[Dataset excerpts]
==========
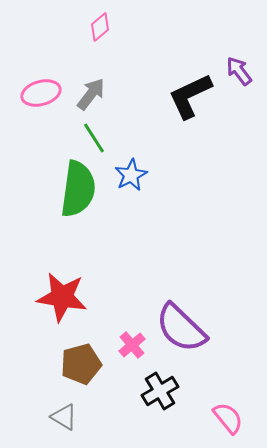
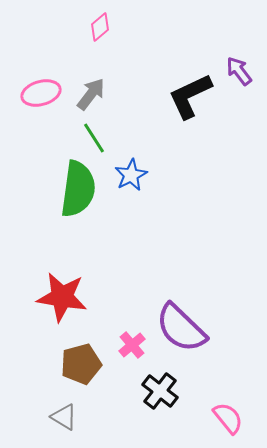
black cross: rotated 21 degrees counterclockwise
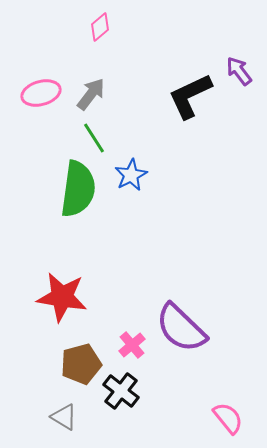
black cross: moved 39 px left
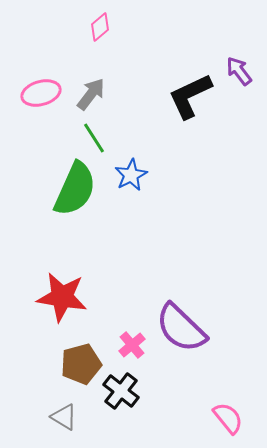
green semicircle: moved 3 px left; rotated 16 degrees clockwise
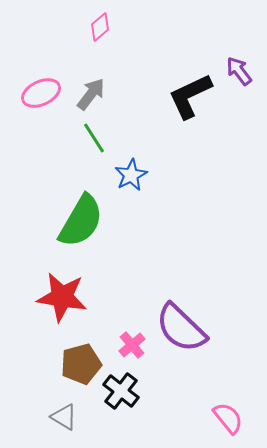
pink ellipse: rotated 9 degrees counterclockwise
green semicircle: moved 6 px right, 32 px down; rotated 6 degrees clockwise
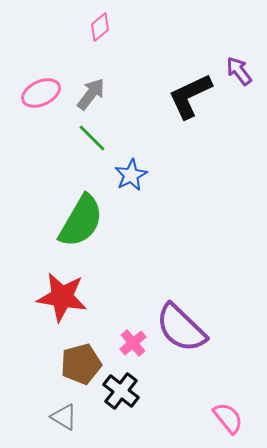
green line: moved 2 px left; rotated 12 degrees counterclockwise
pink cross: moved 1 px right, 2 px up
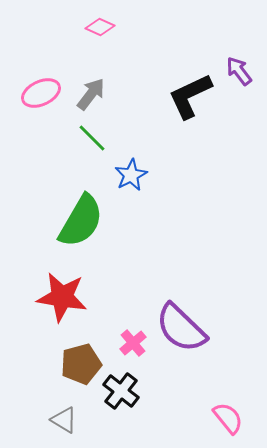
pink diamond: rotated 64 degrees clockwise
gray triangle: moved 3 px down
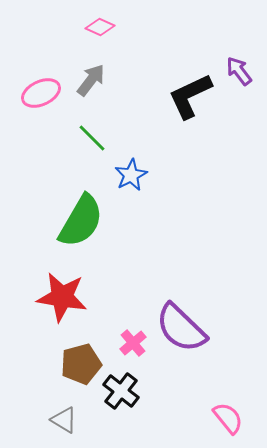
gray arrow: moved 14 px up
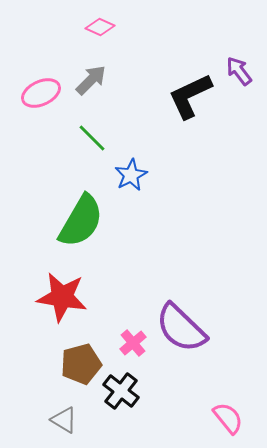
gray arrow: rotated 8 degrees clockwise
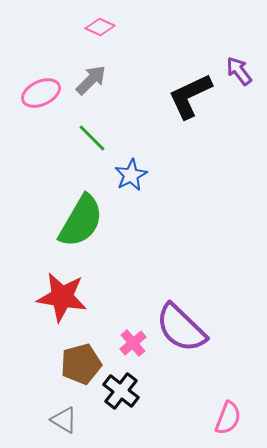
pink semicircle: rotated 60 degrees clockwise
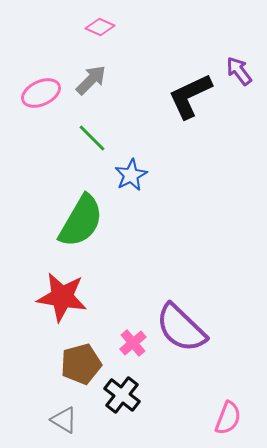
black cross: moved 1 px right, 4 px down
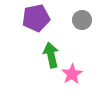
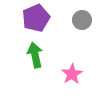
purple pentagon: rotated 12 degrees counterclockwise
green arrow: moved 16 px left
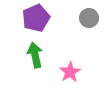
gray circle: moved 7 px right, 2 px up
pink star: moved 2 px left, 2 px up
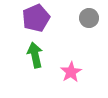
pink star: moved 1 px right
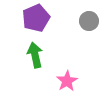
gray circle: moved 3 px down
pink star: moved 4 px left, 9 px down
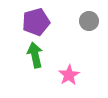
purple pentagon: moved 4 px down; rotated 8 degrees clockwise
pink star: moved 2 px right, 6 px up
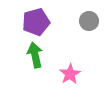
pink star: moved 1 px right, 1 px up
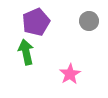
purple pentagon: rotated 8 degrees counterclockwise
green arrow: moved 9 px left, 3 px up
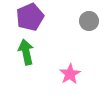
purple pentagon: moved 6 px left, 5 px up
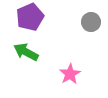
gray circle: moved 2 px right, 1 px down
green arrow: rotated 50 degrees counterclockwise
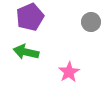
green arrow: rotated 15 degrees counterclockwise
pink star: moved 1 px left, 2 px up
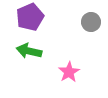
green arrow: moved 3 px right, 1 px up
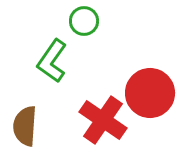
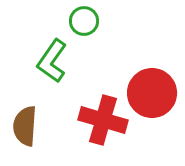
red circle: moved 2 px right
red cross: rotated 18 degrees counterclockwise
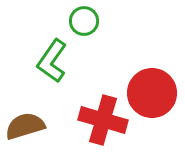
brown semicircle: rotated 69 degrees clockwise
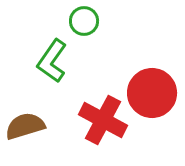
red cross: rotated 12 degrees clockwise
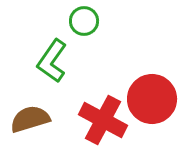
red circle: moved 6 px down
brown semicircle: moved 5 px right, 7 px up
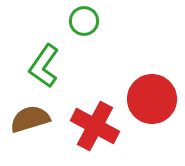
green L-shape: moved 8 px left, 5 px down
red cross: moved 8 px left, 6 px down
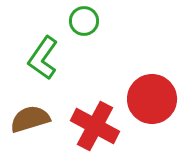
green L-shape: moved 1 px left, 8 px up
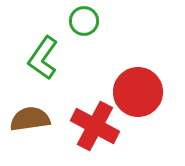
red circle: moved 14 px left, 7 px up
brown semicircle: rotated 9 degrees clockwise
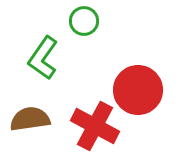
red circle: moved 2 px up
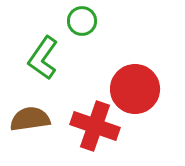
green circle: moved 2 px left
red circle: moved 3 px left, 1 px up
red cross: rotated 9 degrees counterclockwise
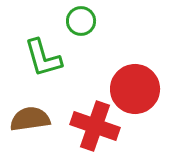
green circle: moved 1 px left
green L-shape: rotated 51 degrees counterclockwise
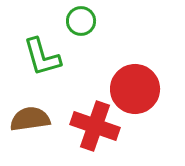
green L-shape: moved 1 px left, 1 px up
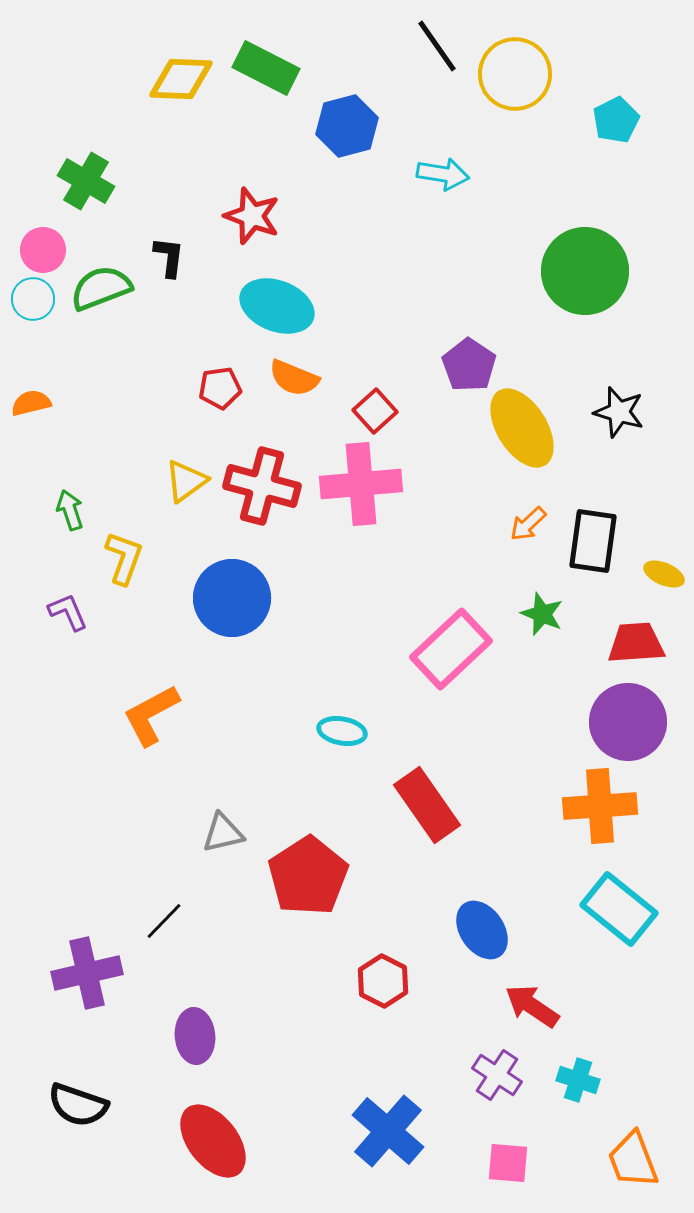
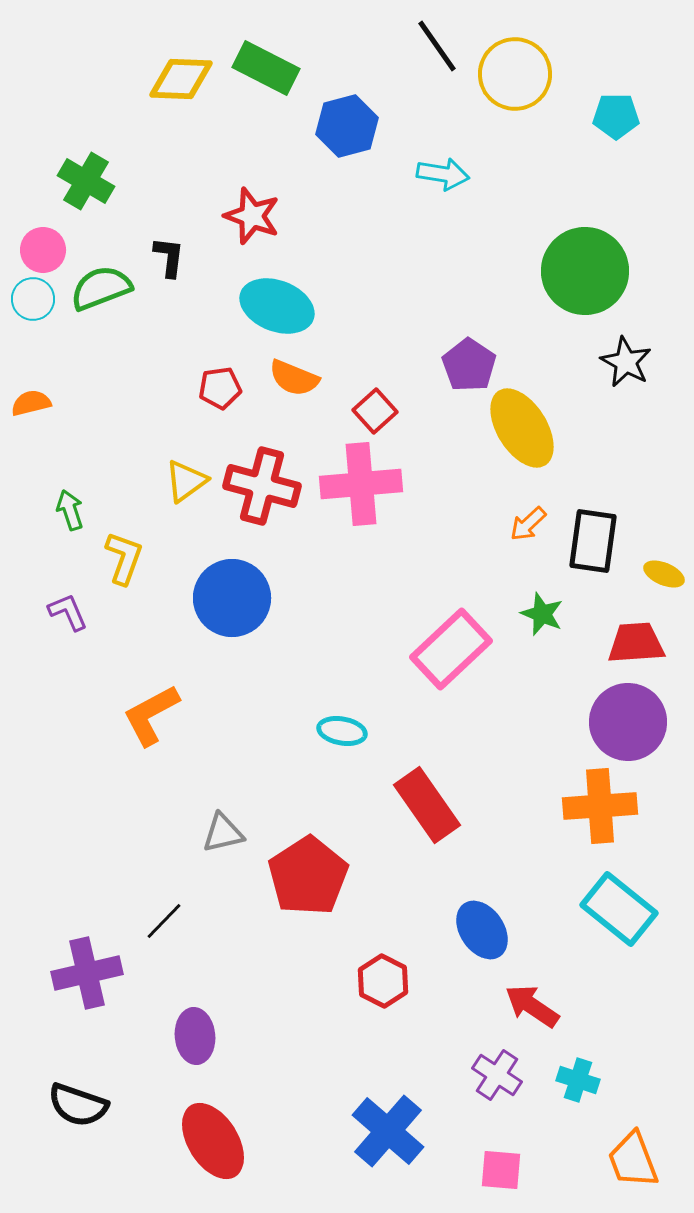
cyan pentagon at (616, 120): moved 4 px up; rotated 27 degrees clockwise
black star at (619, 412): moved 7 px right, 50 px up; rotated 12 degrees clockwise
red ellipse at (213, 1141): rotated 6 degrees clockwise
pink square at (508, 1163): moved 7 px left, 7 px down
==========
**REQUIRED TASK:**
Duplicate the lines of the records above from the line containing "pink ellipse: rotated" up to and including the line containing "green arrow: rotated 50". Leave the pictures out of your answer.

**RIGHT ANSWER:**
pink ellipse: rotated 9 degrees counterclockwise
green semicircle: moved 6 px right, 32 px down; rotated 6 degrees clockwise
green line: moved 2 px left; rotated 12 degrees counterclockwise
pink cross: moved 1 px right, 2 px up
pink diamond: rotated 64 degrees clockwise
gray triangle: moved 3 px down
gray arrow: moved 14 px up
gray arrow: rotated 8 degrees clockwise
pink semicircle: rotated 60 degrees clockwise
black cross: moved 1 px right, 4 px down
purple pentagon: rotated 12 degrees counterclockwise
green arrow: moved 16 px left
gray circle: moved 7 px right, 2 px up
pink star: moved 2 px left, 2 px up
pink star: moved 1 px right
gray circle: moved 3 px down
pink star: moved 4 px left, 9 px down
purple pentagon: moved 4 px down; rotated 8 degrees clockwise
pink star: moved 2 px right, 6 px up
pink star: moved 1 px right, 1 px up
purple pentagon: rotated 8 degrees counterclockwise
green arrow: moved 9 px left, 3 px up
purple pentagon: moved 6 px left, 5 px up
gray circle: moved 2 px right, 1 px down
green arrow: rotated 50 degrees counterclockwise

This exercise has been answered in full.